WHAT IS ASKED:
In the rows below, change every "pixel-coordinate" to "image-space" and repeat them with nothing else altered.

— BEGIN MATERIAL FOR THE TASK —

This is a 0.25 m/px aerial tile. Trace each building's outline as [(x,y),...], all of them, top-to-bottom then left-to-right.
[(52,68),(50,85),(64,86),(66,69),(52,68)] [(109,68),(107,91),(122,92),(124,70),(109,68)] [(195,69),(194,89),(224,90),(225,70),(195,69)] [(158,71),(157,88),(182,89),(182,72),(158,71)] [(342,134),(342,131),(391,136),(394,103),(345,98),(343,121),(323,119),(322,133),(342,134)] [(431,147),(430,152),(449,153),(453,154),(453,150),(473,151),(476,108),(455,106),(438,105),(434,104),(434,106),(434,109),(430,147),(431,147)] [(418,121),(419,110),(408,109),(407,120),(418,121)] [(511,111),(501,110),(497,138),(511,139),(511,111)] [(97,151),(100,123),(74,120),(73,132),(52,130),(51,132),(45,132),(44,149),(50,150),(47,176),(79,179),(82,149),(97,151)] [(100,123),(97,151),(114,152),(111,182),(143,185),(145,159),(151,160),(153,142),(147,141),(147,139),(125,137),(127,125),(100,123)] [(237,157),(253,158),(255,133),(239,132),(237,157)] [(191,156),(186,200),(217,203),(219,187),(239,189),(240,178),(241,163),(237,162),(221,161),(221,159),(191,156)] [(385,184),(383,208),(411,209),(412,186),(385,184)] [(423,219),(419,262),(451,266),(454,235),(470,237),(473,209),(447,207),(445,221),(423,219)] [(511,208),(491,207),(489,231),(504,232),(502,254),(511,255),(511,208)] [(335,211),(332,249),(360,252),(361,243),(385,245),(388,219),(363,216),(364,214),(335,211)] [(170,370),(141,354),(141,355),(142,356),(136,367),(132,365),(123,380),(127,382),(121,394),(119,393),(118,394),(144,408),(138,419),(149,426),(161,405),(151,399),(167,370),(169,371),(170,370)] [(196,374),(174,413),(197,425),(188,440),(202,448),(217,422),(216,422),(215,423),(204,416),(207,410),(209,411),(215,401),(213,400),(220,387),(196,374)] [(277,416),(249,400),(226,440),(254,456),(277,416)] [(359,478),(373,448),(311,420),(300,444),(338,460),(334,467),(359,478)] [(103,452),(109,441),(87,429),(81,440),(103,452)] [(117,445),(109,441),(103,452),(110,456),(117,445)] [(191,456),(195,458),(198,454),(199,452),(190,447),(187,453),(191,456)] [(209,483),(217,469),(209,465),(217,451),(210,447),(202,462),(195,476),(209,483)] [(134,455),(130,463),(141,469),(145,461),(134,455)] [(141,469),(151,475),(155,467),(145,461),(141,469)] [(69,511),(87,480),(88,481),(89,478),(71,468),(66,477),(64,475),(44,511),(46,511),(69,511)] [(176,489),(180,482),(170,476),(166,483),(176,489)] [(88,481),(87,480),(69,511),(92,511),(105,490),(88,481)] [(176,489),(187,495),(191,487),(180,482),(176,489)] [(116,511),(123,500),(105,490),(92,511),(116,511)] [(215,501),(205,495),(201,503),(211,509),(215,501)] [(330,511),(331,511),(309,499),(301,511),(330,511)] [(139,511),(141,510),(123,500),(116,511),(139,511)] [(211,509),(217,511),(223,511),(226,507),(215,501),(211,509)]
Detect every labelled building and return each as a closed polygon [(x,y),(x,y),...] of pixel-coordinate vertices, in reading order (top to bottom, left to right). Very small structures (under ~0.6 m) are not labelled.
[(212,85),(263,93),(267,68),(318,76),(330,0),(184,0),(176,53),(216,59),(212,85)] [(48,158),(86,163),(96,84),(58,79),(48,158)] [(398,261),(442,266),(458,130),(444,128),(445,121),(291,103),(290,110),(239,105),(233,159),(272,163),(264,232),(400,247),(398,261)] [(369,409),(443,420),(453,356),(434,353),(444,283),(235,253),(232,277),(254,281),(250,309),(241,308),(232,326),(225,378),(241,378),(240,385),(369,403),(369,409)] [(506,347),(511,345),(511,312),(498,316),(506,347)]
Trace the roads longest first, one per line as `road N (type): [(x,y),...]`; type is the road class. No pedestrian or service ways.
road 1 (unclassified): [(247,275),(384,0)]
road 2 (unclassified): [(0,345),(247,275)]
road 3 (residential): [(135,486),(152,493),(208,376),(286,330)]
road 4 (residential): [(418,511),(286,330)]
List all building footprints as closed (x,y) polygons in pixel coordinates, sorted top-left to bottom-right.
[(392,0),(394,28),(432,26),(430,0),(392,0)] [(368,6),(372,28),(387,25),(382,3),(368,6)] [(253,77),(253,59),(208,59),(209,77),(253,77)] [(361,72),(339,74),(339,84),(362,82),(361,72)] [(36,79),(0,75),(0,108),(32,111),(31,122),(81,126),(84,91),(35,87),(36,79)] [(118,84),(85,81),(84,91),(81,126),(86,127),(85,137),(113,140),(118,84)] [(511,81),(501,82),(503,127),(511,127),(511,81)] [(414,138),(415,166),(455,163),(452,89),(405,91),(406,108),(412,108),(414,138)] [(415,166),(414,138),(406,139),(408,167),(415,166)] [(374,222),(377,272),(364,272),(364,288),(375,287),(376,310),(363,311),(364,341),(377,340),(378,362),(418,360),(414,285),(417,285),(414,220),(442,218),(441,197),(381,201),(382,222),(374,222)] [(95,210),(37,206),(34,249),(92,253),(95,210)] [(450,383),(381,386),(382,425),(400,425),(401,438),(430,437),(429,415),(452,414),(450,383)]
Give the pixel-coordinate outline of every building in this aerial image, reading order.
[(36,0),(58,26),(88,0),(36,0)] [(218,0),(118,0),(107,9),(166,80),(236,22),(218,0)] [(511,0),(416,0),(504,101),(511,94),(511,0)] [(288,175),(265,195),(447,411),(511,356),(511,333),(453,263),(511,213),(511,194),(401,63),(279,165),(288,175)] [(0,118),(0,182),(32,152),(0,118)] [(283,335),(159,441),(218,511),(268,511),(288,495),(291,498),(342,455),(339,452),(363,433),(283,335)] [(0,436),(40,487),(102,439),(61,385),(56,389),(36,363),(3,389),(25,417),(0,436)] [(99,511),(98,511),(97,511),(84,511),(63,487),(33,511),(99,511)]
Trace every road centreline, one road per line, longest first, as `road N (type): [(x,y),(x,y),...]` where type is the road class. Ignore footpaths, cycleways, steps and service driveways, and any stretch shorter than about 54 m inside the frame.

— END MATERIAL FOR THE TASK —

RESULT:
This is a 0.25 m/px aerial tile. Trace each building's outline as [(x,y),...], all of them, top-to-bottom then left-to-right.
[(52,68),(50,85),(64,86),(66,69),(52,68)] [(109,68),(107,91),(122,92),(124,70),(109,68)] [(195,69),(194,89),(224,90),(225,70),(195,69)] [(158,71),(157,88),(182,89),(182,72),(158,71)] [(342,134),(342,131),(391,136),(394,103),(345,98),(343,121),(323,119),(322,133),(342,134)] [(431,147),(430,152),(449,153),(453,154),(453,150),(473,151),(476,108),(455,106),(438,105),(434,104),(434,106),(434,109),(430,147),(431,147)] [(418,121),(419,110),(408,109),(407,120),(418,121)] [(511,111),(501,110),(497,138),(511,139),(511,111)] [(97,151),(100,123),(74,120),(73,132),(52,130),(51,132),(45,132),(44,149),(50,150),(47,176),(79,179),(82,149),(97,151)] [(100,123),(97,151),(114,152),(111,182),(143,185),(145,159),(151,160),(153,142),(147,141),(147,139),(125,137),(127,125),(100,123)] [(237,157),(253,158),(255,133),(239,132),(237,157)] [(191,156),(186,200),(217,203),(219,187),(239,189),(240,178),(241,163),(237,162),(221,161),(221,159),(191,156)] [(385,184),(383,208),(411,209),(412,186),(385,184)] [(423,219),(419,262),(451,266),(454,235),(470,237),(473,209),(447,207),(445,221),(423,219)] [(511,208),(491,207),(489,231),(504,232),(502,254),(511,255),(511,208)] [(335,211),(332,249),(360,252),(361,243),(385,245),(388,219),(363,216),(364,214),(335,211)] [(170,370),(141,354),(141,355),(142,356),(136,367),(132,365),(123,380),(127,382),(121,394),(119,393),(118,394),(144,408),(138,419),(149,426),(161,405),(151,399),(167,370),(169,371),(170,370)] [(196,374),(174,413),(197,425),(188,440),(202,448),(217,422),(216,422),(215,423),(204,416),(207,410),(209,411),(215,401),(213,400),(220,387),(196,374)] [(277,416),(249,400),(226,440),(254,456),(277,416)] [(359,478),(373,448),(311,420),(300,444),(338,460),(334,467),(359,478)] [(103,452),(109,441),(87,429),(81,440),(103,452)] [(117,445),(109,441),(103,452),(110,456),(117,445)] [(191,456),(195,458),(198,454),(199,452),(190,447),(187,453),(191,456)] [(209,483),(217,469),(209,465),(217,451),(210,447),(202,462),(195,476),(209,483)] [(134,455),(130,463),(141,469),(145,461),(134,455)] [(141,469),(151,475),(155,467),(145,461),(141,469)] [(69,511),(87,480),(88,481),(89,478),(71,468),(66,477),(64,475),(44,511),(46,511),(69,511)] [(176,489),(180,482),(170,476),(166,483),(176,489)] [(88,481),(87,480),(69,511),(92,511),(105,490),(88,481)] [(176,489),(187,495),(191,487),(180,482),(176,489)] [(116,511),(123,500),(105,490),(92,511),(116,511)] [(215,501),(205,495),(201,503),(211,509),(215,501)] [(330,511),(331,511),(309,499),(301,511),(330,511)] [(139,511),(141,510),(123,500),(116,511),(139,511)] [(211,509),(217,511),(223,511),(226,507),(215,501),(211,509)]
Detect every labelled building and return each as a closed polygon [(x,y),(x,y),...] of image-space vertices, in reading order (top to bottom, left to right). Very small structures (under ~0.6 m) are not labelled.
[(212,85),(263,93),(267,68),(318,76),(330,0),(184,0),(176,53),(216,59),(212,85)] [(48,158),(86,163),(96,84),(58,79),(48,158)] [(398,261),(442,266),(458,130),(444,128),(445,121),(291,103),(290,110),(239,105),(233,159),(272,163),(264,232),(400,247),(398,261)] [(369,409),(443,420),(453,356),(434,353),(444,283),(235,253),(232,277),(254,281),(250,309),(241,308),(232,326),(225,378),(241,378),(240,385),(369,403),(369,409)] [(506,347),(511,345),(511,312),(498,316),(506,347)]
Trace the roads longest first, one per line as `road N (type): [(x,y),...]`; type is the road class. No pedestrian or service ways.
road 1 (unclassified): [(247,275),(384,0)]
road 2 (unclassified): [(0,345),(247,275)]
road 3 (residential): [(135,486),(152,493),(208,376),(286,330)]
road 4 (residential): [(418,511),(286,330)]
List all building footprints as closed (x,y) polygons in pixel coordinates, sorted top-left to bottom-right.
[(392,0),(394,28),(432,26),(430,0),(392,0)] [(368,6),(372,28),(387,25),(382,3),(368,6)] [(253,77),(253,59),(208,59),(209,77),(253,77)] [(361,72),(339,74),(339,84),(362,82),(361,72)] [(36,79),(0,75),(0,108),(32,111),(31,122),(81,126),(84,91),(35,87),(36,79)] [(118,84),(85,81),(84,91),(81,126),(86,127),(85,137),(113,140),(118,84)] [(511,81),(501,82),(503,127),(511,127),(511,81)] [(414,138),(415,166),(455,163),(452,89),(405,91),(406,108),(412,108),(414,138)] [(415,166),(414,138),(406,139),(408,167),(415,166)] [(374,222),(377,272),(364,272),(364,288),(375,287),(376,310),(363,311),(364,341),(377,340),(378,362),(418,360),(414,285),(417,285),(414,220),(442,218),(441,197),(381,201),(382,222),(374,222)] [(95,210),(37,206),(34,249),(92,253),(95,210)] [(450,383),(381,386),(382,425),(400,425),(401,438),(430,437),(429,415),(452,414),(450,383)]
Give the image-space outline of every building in this aerial image, reading order.
[(36,0),(58,26),(88,0),(36,0)] [(218,0),(118,0),(107,9),(166,80),(236,22),(218,0)] [(511,0),(416,0),(504,101),(511,94),(511,0)] [(288,175),(265,195),(447,411),(511,356),(511,333),(453,263),(511,213),(511,194),(401,63),(279,165),(288,175)] [(0,118),(0,182),(32,152),(0,118)] [(283,335),(159,441),(218,511),(268,511),(288,495),(291,498),(342,455),(339,452),(363,433),(283,335)] [(0,436),(40,487),(102,439),(61,385),(56,389),(36,363),(3,389),(25,417),(0,436)] [(99,511),(98,511),(97,511),(84,511),(63,487),(33,511),(99,511)]
Trace every road centreline, one road per line, longest first, as `road N (type): [(x,y),(x,y),...]` where type is the road class. Ignore footpaths, cycleways, steps and service driveways, and any stretch shorter than about 54 m inside the frame.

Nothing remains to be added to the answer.